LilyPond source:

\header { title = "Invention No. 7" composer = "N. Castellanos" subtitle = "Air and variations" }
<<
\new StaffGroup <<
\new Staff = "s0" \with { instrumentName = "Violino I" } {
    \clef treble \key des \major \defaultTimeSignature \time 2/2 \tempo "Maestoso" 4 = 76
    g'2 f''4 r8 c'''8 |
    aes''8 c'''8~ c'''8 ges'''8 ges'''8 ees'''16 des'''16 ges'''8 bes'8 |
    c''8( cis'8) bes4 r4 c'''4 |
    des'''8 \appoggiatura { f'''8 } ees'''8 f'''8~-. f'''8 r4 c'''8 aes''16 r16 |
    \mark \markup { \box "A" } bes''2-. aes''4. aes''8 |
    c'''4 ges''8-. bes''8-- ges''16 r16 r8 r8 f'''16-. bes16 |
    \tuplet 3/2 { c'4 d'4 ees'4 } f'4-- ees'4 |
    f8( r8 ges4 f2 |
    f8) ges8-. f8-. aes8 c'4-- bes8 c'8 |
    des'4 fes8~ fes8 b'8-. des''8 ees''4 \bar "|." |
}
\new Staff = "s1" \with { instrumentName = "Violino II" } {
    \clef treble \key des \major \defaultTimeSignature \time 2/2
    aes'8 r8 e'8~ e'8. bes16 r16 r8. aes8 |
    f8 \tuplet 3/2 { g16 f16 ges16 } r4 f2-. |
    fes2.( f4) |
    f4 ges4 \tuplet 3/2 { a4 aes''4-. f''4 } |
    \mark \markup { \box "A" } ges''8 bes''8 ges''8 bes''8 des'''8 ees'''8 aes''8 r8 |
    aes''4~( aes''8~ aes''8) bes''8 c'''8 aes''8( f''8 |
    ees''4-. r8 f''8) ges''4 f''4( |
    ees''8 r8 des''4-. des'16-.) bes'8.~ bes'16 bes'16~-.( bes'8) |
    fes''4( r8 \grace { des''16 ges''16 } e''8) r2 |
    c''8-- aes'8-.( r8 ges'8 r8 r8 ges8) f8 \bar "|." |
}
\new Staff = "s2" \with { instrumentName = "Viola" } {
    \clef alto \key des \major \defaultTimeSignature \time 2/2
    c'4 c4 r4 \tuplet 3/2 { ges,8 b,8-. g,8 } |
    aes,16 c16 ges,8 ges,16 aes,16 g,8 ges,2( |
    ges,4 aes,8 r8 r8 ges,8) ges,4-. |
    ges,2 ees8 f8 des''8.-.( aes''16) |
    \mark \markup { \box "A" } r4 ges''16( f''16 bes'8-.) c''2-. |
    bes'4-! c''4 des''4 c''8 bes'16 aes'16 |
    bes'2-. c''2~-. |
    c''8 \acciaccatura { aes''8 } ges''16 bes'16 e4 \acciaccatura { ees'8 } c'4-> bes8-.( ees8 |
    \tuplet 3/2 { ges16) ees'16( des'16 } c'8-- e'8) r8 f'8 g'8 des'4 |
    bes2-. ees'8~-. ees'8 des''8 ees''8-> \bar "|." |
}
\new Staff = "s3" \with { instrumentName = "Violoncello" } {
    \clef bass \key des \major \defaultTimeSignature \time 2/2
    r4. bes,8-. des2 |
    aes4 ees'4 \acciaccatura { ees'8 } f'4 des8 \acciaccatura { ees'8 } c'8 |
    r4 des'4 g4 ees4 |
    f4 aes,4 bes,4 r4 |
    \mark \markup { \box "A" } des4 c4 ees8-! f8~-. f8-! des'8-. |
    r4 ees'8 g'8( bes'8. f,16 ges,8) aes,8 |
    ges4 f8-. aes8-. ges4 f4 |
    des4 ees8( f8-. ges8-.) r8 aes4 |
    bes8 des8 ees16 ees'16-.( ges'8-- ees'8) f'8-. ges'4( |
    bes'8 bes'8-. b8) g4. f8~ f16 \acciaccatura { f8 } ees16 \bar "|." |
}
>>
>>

__________

GIVEN REQUEST: Gather every line of the records above that contains the string "major", and copy each of those lines in full.

TASK RESPONSE:
    \clef treble \key des \major \defaultTimeSignature \time 2/2 \tempo "Maestoso" 4 = 76
    \clef treble \key des \major \defaultTimeSignature \time 2/2
    \clef alto \key des \major \defaultTimeSignature \time 2/2
    \clef bass \key des \major \defaultTimeSignature \time 2/2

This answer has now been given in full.